++++ Source data ++++

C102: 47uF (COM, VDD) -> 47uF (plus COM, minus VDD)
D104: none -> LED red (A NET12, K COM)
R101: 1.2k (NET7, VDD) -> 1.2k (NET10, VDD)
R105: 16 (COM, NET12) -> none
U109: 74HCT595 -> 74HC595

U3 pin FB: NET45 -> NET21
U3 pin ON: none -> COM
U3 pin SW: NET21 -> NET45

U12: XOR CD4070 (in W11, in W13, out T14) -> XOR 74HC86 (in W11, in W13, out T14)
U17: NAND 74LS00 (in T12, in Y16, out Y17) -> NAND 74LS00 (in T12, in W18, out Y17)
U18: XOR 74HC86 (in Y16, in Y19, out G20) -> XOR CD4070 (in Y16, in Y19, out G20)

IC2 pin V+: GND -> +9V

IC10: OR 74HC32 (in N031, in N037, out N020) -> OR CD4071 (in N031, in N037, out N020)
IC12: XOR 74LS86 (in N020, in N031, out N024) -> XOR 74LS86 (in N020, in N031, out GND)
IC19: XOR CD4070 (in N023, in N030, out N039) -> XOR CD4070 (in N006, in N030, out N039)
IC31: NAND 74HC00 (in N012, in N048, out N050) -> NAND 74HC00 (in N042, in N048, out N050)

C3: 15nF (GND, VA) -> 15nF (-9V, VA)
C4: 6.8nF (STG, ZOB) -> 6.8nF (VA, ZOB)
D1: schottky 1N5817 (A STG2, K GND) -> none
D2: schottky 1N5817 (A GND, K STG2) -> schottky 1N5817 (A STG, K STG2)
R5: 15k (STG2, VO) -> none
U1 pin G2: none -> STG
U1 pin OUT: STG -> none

++++

• [What to work on]: Scanning the data above, copy out every line where "NAND" is found.

• [Answer to this problem]:
U17: NAND 74LS00 (in T12, in Y16, out Y17) -> NAND 74LS00 (in T12, in W18, out Y17)
IC31: NAND 74HC00 (in N012, in N048, out N050) -> NAND 74HC00 (in N042, in N048, out N050)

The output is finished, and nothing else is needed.